[Start of section]

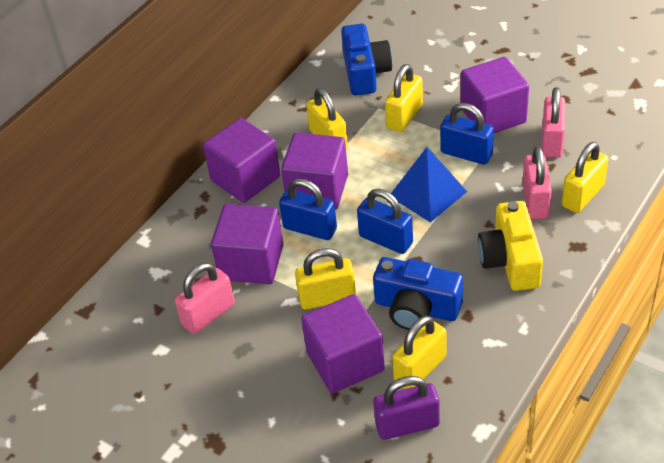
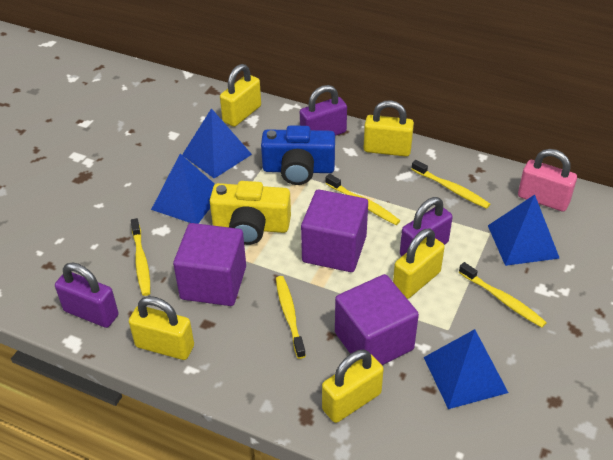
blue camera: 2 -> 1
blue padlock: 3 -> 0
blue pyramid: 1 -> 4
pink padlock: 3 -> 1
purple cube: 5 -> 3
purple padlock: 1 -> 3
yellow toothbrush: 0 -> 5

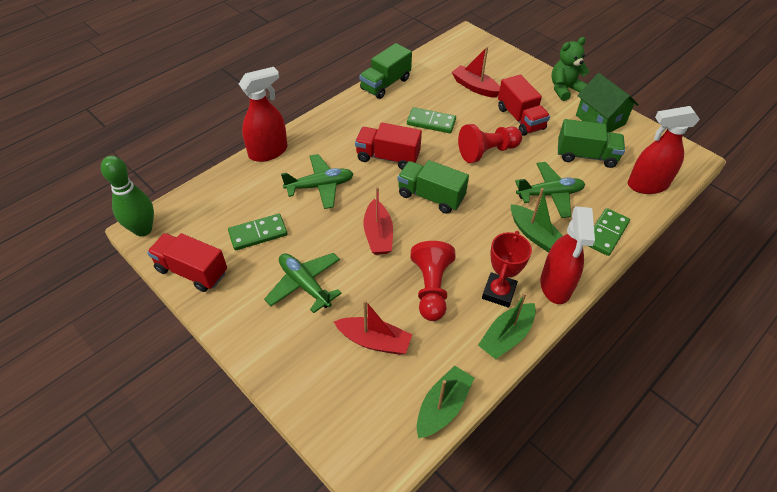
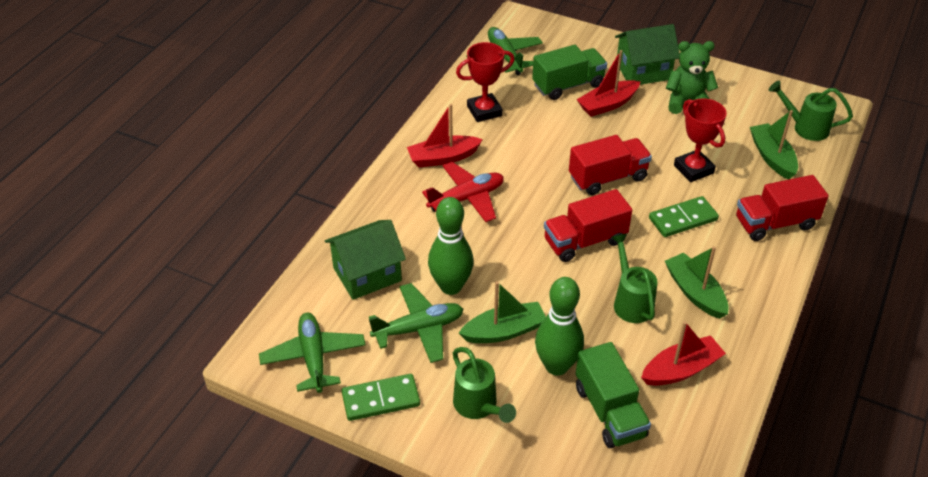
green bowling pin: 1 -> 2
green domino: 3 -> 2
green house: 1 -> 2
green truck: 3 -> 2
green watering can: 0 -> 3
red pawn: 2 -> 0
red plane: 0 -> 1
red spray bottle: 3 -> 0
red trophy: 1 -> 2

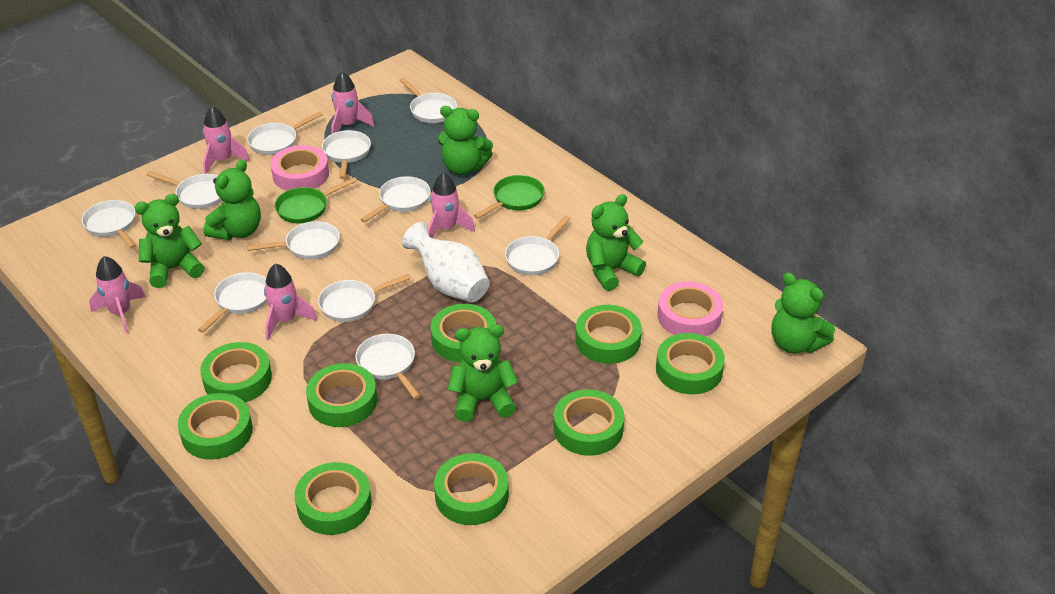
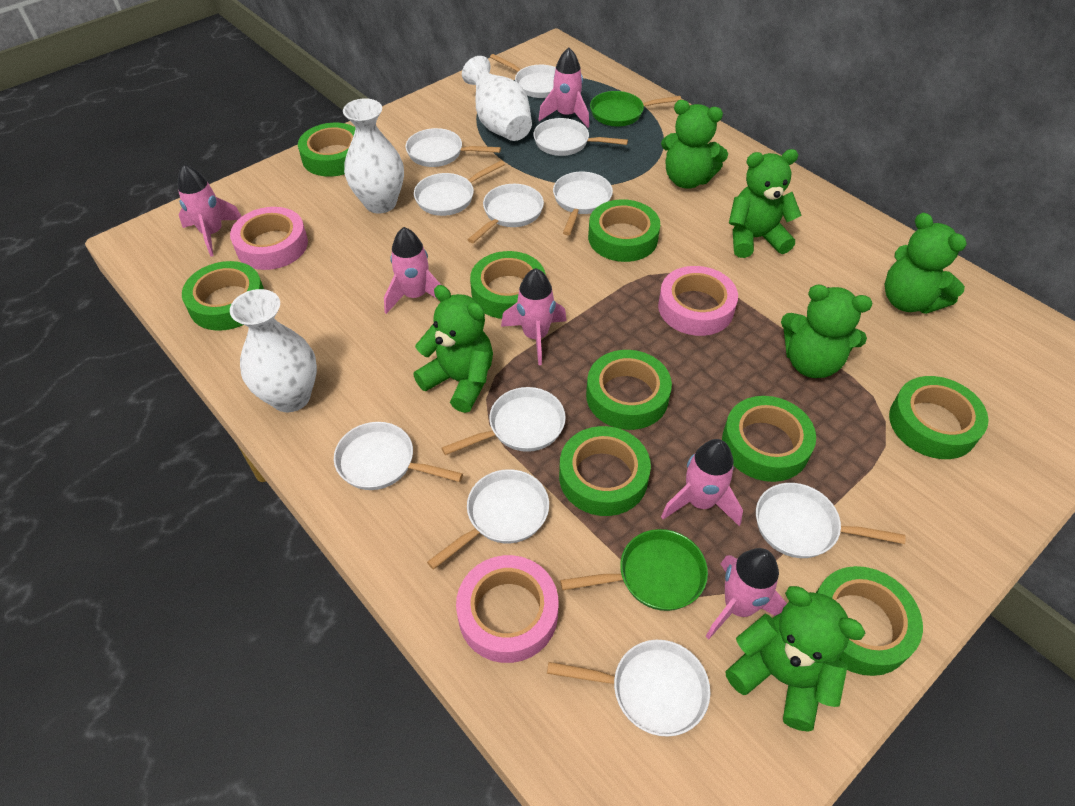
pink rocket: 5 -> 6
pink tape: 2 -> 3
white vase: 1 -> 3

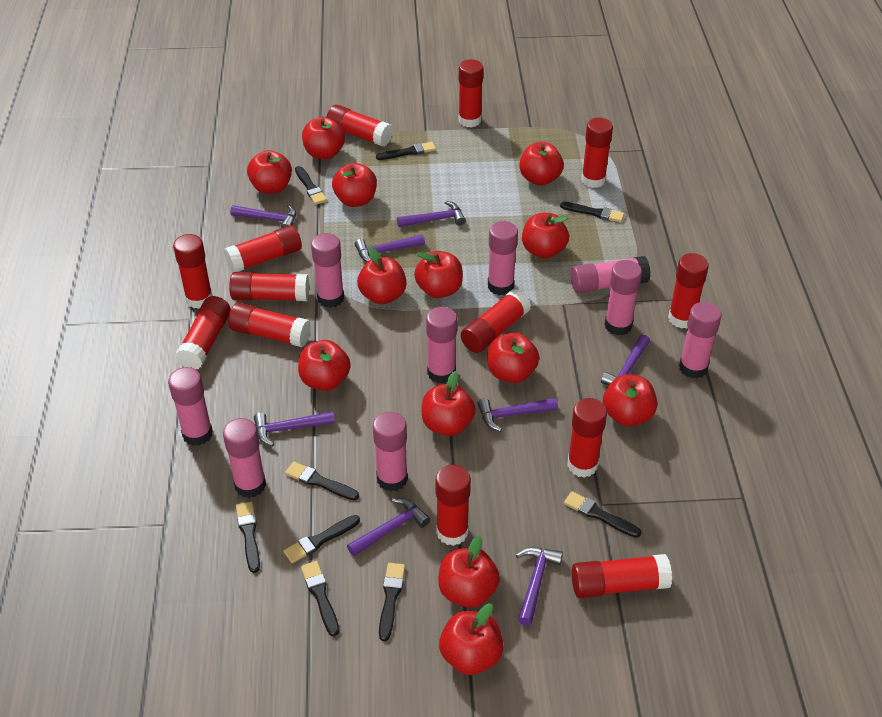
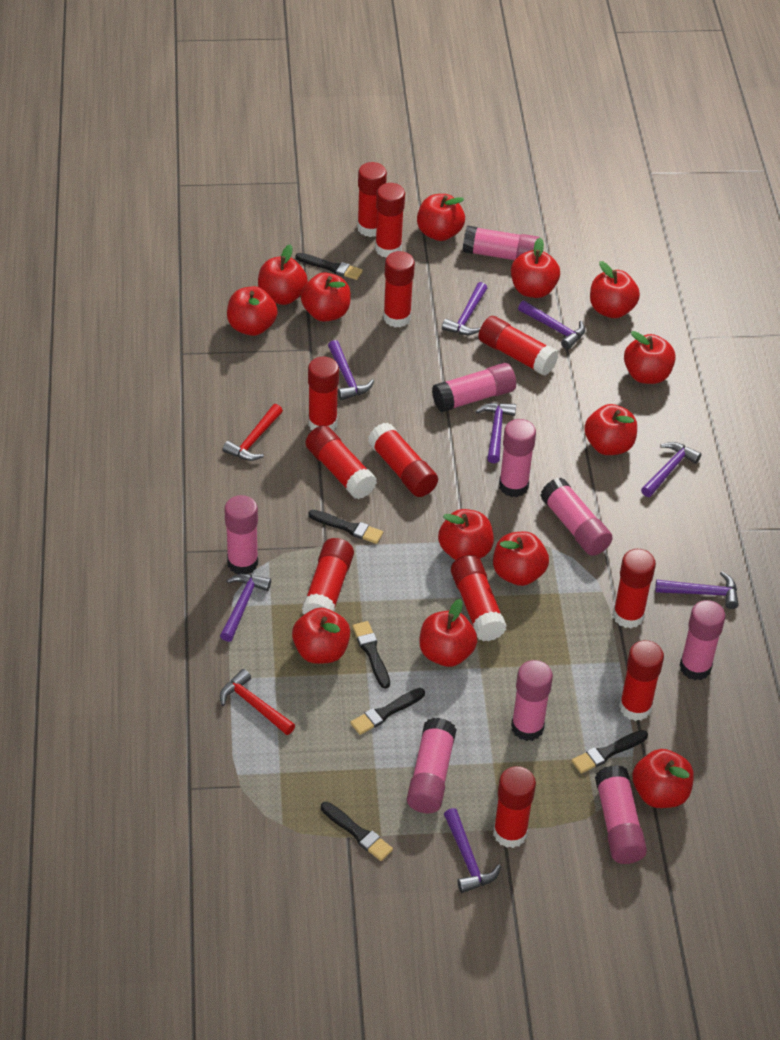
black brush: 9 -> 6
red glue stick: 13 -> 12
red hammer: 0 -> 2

[End of section]

Output the complete listing exactly. Pictures stay out.

blue camera: 2 -> 1
blue padlock: 3 -> 0
blue pyramid: 1 -> 4
pink padlock: 3 -> 1
purple cube: 5 -> 3
purple padlock: 1 -> 3
yellow toothbrush: 0 -> 5

green bowling pin: 1 -> 2
green domino: 3 -> 2
green house: 1 -> 2
green truck: 3 -> 2
green watering can: 0 -> 3
red pawn: 2 -> 0
red plane: 0 -> 1
red spray bottle: 3 -> 0
red trophy: 1 -> 2

pink rocket: 5 -> 6
pink tape: 2 -> 3
white vase: 1 -> 3

black brush: 9 -> 6
red glue stick: 13 -> 12
red hammer: 0 -> 2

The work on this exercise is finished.